> **Action item**
With pictures left out, only the lines from the one containing "appeared,,,banana in yellow,471" through the end of the records should be reproduced exactly, please.

Start of Materials provided

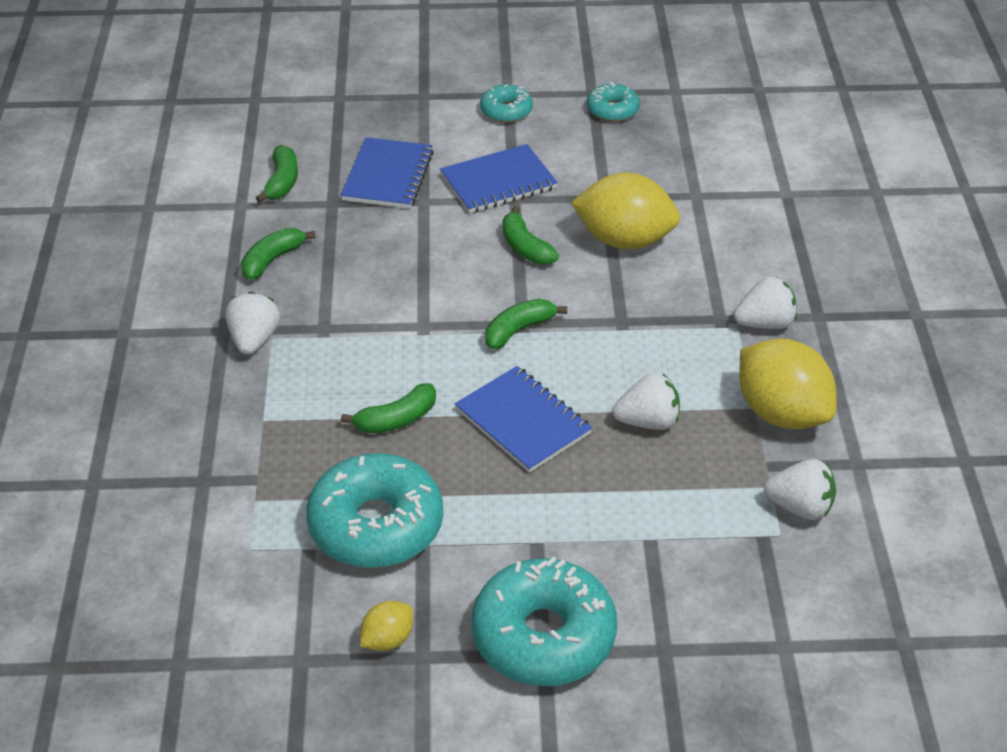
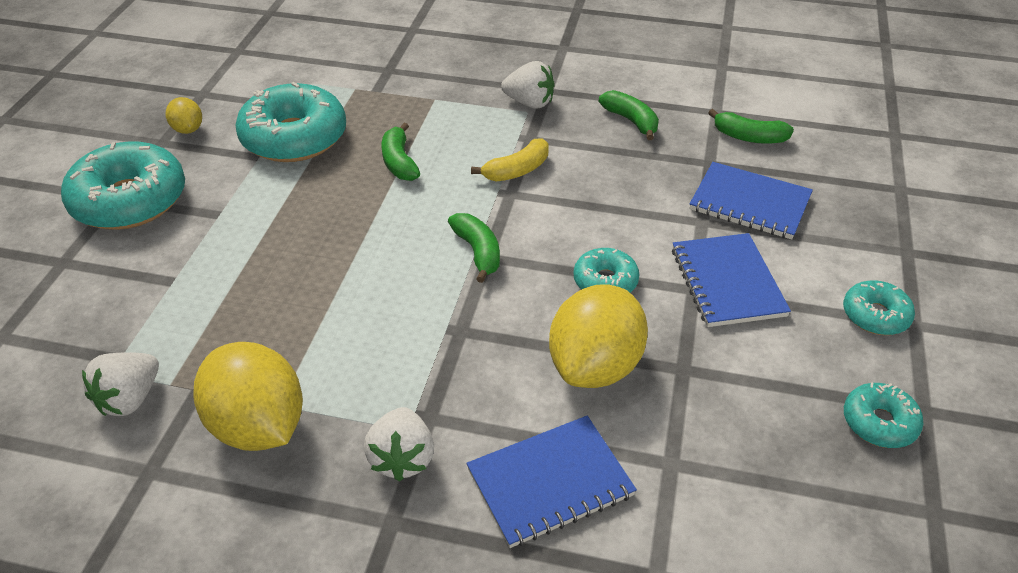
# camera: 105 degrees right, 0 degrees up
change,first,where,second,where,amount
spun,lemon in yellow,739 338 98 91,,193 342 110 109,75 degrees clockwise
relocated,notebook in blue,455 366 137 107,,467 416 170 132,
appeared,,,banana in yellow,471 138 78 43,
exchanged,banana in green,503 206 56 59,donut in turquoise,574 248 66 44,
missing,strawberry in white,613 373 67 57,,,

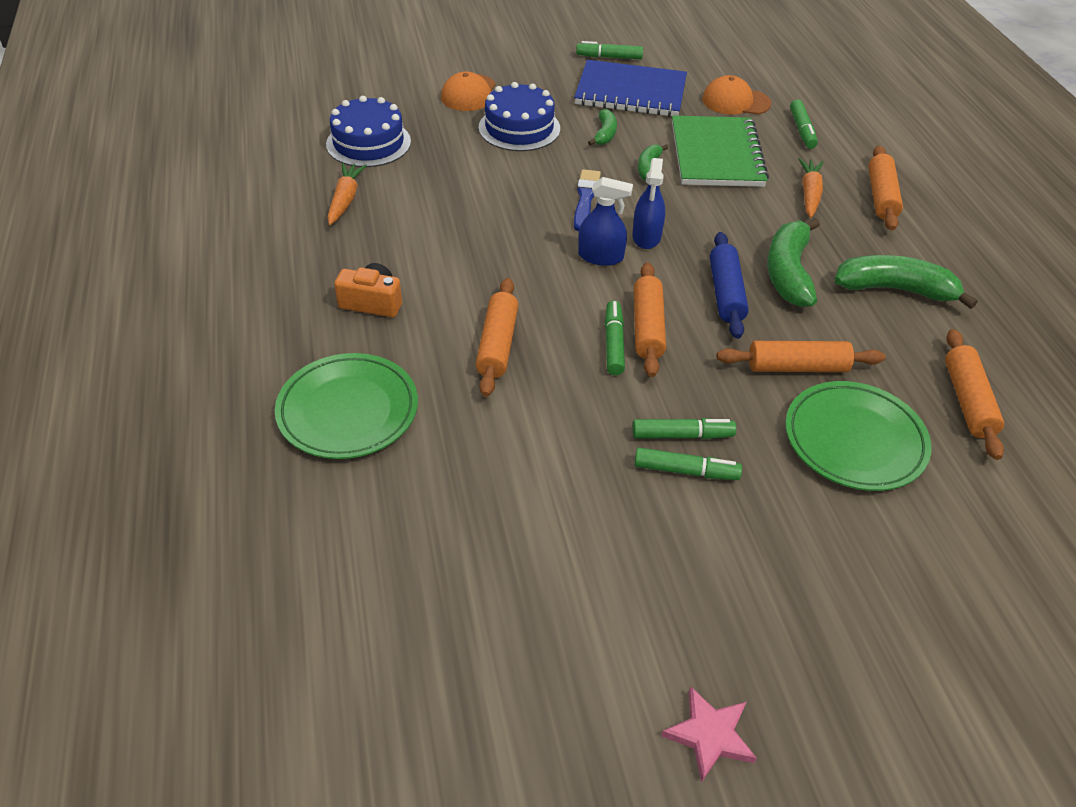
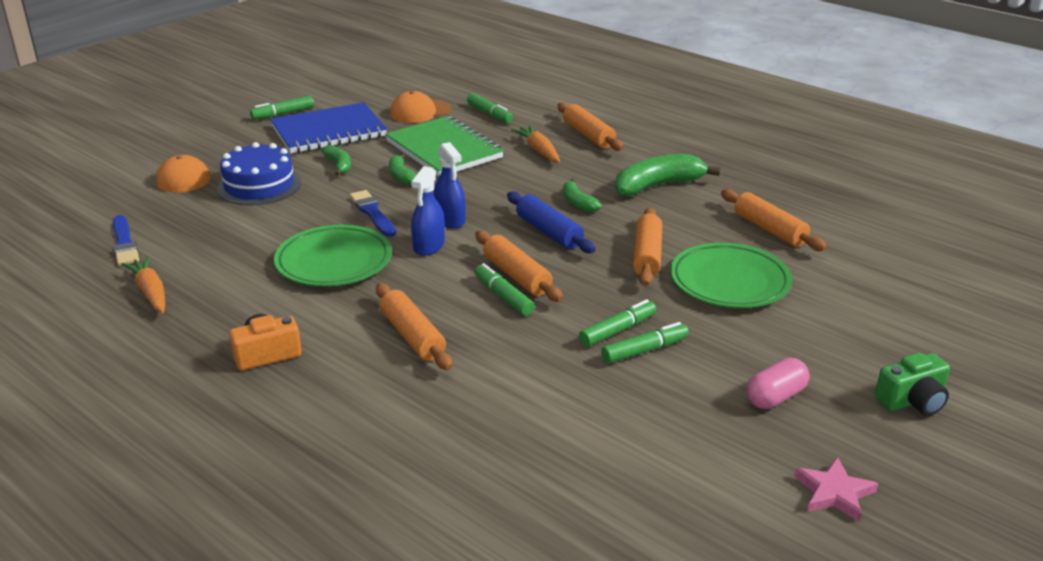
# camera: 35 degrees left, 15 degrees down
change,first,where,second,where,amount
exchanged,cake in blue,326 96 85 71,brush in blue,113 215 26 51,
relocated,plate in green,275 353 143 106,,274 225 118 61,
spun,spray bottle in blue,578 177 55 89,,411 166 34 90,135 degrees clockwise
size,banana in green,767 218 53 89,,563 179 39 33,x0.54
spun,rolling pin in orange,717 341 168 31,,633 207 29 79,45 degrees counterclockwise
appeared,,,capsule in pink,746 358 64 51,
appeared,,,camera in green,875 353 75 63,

End of Materials provided

> **Expected answer**
appeared,,,banana in yellow,471 138 78 43,
exchanged,banana in green,503 206 56 59,donut in turquoise,574 248 66 44,
missing,strawberry in white,613 373 67 57,,,

# camera: 35 degrees left, 15 degrees down
change,first,where,second,where,amount
exchanged,cake in blue,326 96 85 71,brush in blue,113 215 26 51,
relocated,plate in green,275 353 143 106,,274 225 118 61,
spun,spray bottle in blue,578 177 55 89,,411 166 34 90,135 degrees clockwise
size,banana in green,767 218 53 89,,563 179 39 33,x0.54
spun,rolling pin in orange,717 341 168 31,,633 207 29 79,45 degrees counterclockwise
appeared,,,capsule in pink,746 358 64 51,
appeared,,,camera in green,875 353 75 63,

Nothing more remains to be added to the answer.